About this task: Search the lines of the records for the word "avión", and copy every line that has it.

Task input:

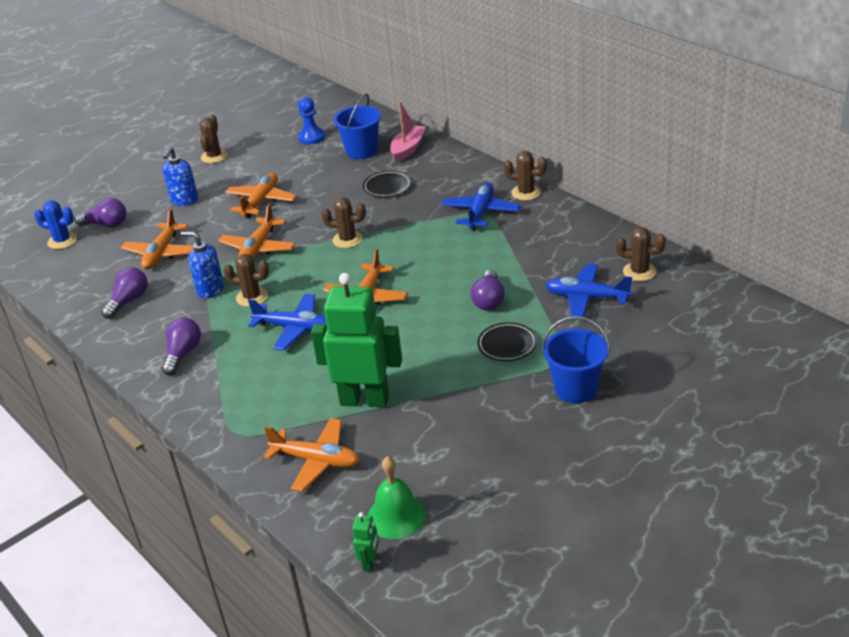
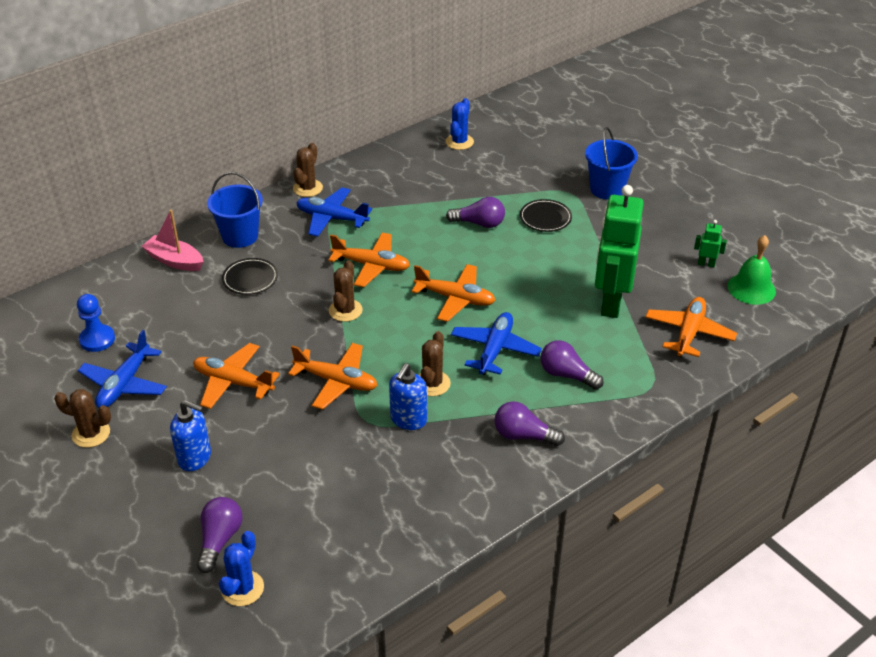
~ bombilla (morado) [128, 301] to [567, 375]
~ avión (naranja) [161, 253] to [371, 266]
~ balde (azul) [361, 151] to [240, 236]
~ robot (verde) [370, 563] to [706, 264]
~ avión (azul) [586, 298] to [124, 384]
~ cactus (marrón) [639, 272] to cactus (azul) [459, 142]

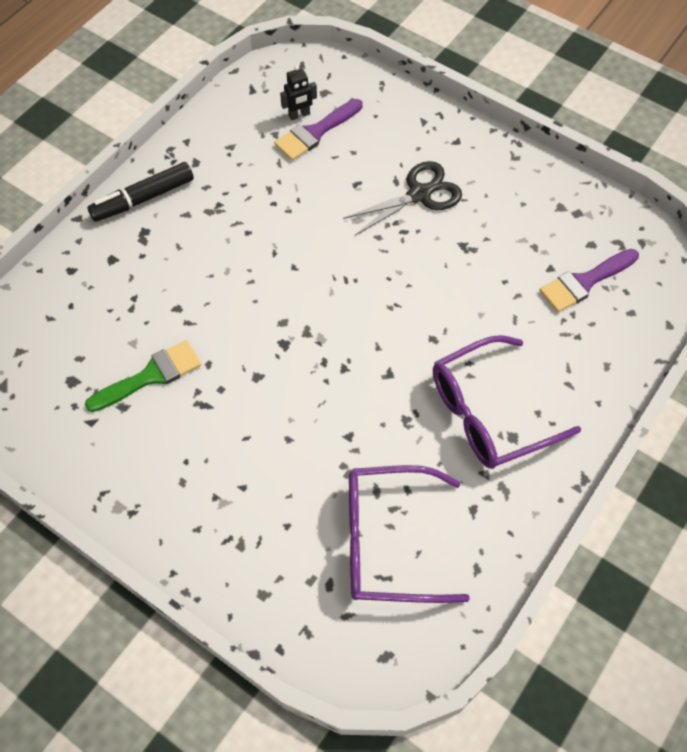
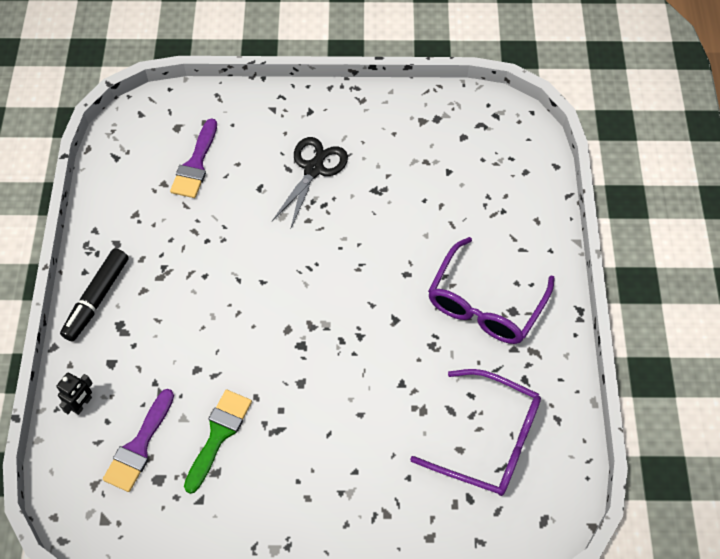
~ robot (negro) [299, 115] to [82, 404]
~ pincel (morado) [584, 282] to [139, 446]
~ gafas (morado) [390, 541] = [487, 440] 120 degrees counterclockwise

Final answer:
~ avión (naranja) [161, 253] to [371, 266]
~ avión (azul) [586, 298] to [124, 384]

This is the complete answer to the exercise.